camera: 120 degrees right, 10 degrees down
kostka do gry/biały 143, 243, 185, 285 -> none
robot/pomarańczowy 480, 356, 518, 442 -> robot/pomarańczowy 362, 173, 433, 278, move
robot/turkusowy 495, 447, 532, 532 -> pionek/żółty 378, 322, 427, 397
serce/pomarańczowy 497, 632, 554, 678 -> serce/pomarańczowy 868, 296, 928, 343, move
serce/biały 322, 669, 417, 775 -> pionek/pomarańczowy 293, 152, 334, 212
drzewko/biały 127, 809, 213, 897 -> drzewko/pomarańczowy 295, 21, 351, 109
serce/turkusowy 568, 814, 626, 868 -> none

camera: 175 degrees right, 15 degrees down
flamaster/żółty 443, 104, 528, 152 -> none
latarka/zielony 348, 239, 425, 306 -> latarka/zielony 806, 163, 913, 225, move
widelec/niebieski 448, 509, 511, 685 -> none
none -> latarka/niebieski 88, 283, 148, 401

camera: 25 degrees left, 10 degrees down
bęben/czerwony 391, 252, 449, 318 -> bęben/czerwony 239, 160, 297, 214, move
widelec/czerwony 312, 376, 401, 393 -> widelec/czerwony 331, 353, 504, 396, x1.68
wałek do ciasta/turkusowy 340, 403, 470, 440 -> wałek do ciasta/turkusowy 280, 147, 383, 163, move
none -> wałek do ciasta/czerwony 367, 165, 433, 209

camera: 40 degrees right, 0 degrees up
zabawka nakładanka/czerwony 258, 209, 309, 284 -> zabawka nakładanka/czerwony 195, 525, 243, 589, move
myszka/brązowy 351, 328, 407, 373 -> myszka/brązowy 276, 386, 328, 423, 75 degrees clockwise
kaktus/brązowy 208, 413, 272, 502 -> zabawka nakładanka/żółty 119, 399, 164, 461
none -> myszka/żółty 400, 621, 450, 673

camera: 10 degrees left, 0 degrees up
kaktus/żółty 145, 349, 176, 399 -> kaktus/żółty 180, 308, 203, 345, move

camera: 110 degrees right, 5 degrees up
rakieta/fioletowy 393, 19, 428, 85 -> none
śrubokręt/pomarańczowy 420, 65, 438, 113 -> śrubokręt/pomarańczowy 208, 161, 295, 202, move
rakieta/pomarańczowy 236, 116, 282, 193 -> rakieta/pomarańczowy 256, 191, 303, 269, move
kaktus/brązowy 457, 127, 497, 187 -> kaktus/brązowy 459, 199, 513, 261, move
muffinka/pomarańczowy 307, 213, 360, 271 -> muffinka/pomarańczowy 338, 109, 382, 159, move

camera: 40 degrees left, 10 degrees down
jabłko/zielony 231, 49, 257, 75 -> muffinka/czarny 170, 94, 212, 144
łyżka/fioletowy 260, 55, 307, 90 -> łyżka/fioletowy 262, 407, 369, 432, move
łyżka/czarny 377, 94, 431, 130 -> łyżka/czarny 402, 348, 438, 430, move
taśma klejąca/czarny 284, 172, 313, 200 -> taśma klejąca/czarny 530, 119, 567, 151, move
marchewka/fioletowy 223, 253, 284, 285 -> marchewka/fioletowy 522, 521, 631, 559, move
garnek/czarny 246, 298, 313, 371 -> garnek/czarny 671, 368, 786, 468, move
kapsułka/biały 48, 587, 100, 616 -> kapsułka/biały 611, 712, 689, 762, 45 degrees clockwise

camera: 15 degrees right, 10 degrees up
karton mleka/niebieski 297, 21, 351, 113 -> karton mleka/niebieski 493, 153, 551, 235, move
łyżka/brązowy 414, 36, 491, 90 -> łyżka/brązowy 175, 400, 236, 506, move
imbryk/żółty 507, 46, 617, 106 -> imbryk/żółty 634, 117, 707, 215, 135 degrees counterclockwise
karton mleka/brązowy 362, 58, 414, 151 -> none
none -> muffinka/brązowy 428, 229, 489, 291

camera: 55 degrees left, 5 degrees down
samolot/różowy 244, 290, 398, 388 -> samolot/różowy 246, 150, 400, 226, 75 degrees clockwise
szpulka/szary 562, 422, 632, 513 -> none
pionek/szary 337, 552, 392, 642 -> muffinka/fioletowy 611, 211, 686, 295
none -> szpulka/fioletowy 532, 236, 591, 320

━━━━━━━━━━━━━━━━

ASSIGNED TASK: Return every line of the listing above that contains "robot".

ANSWER BELOW:
robot/pomarańczowy 480, 356, 518, 442 -> robot/pomarańczowy 362, 173, 433, 278, move
robot/turkusowy 495, 447, 532, 532 -> pionek/żółty 378, 322, 427, 397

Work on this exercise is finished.